Problem details:
Look in the material below for the line holding "orange cup: 6 -> 4". Set it down exactly, with each later line up to and including the line holding "yellow apple: 1 -> 2".

Data under study:
◆ ◆ ◆ ◆ ◆

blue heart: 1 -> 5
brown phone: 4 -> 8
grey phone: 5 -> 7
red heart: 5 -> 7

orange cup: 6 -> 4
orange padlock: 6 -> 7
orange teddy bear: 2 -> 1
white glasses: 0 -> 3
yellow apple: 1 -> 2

◆ ◆ ◆ ◆ ◆

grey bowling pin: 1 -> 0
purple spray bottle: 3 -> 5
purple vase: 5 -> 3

◆ ◆ ◆ ◆ ◆

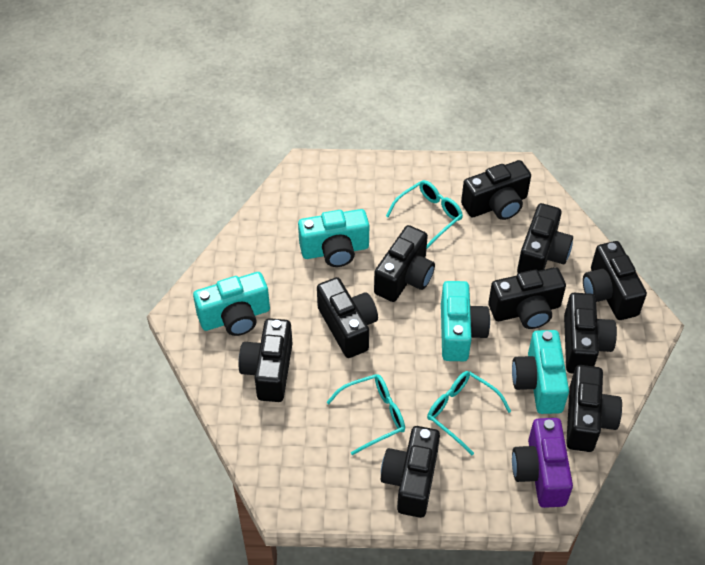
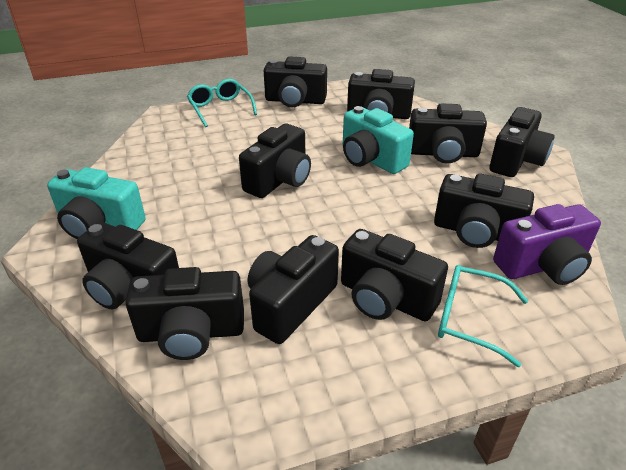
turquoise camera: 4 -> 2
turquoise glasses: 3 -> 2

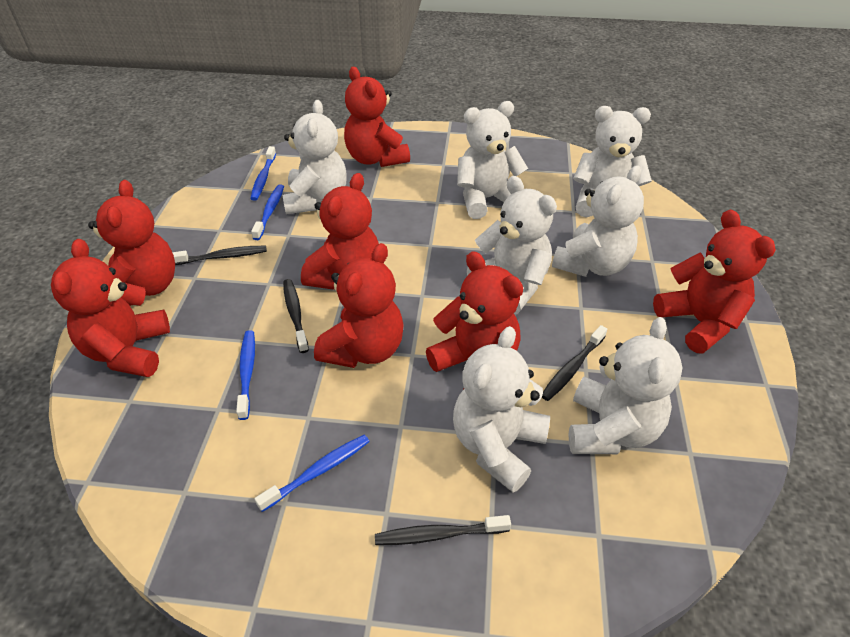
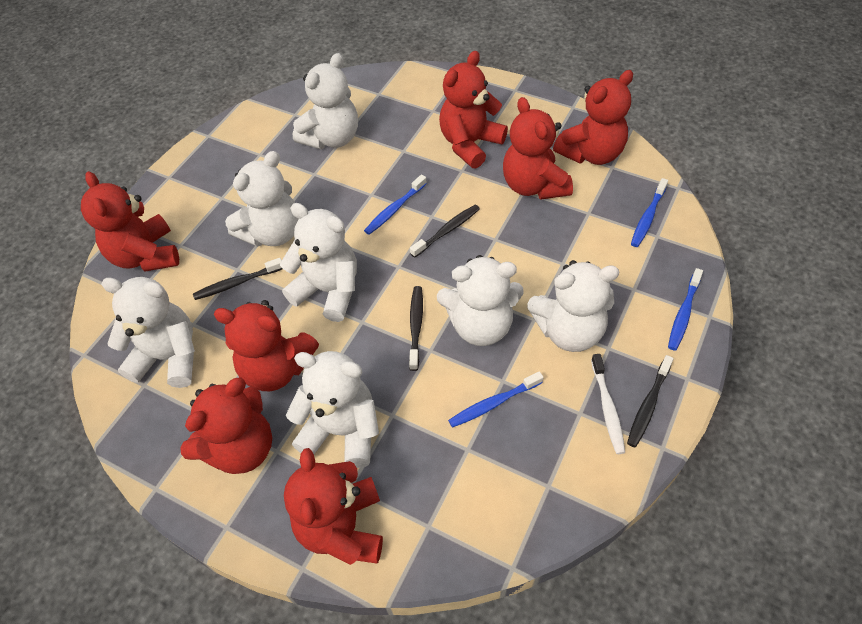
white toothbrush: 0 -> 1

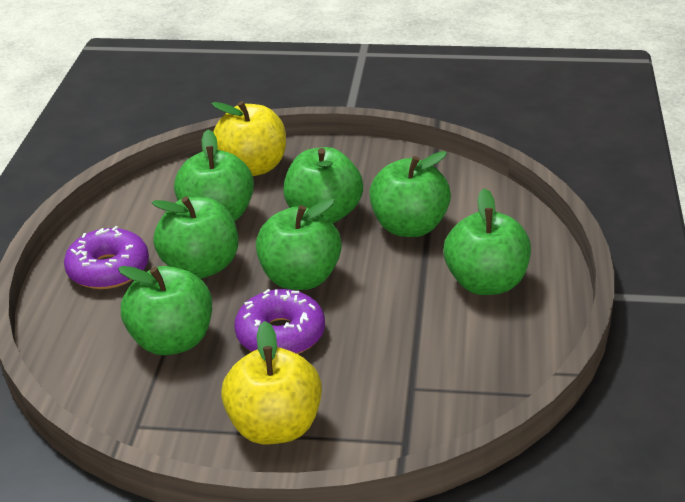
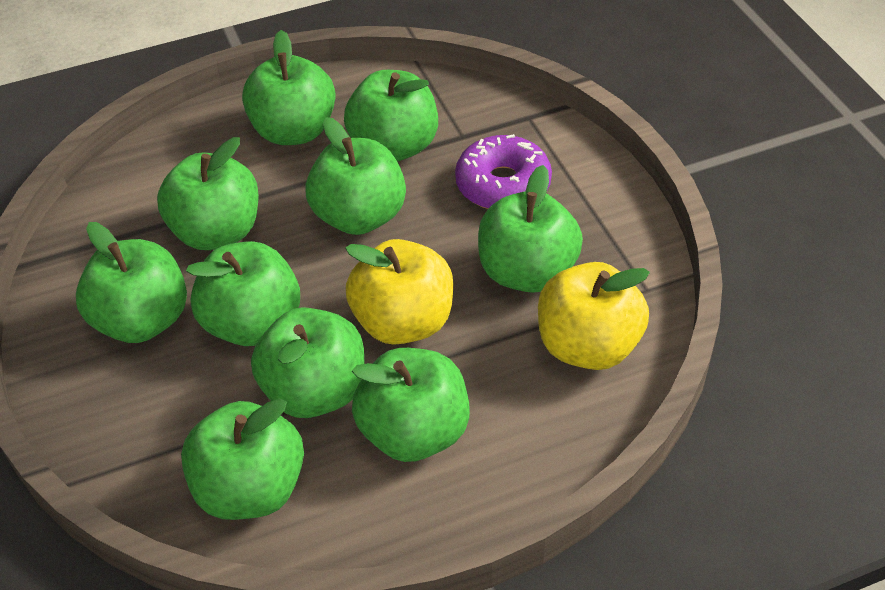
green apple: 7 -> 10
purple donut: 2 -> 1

◆ ◆ ◆ ◆ ◆

Response box:
orange cup: 6 -> 4
orange padlock: 6 -> 7
orange teddy bear: 2 -> 1
white glasses: 0 -> 3
yellow apple: 1 -> 2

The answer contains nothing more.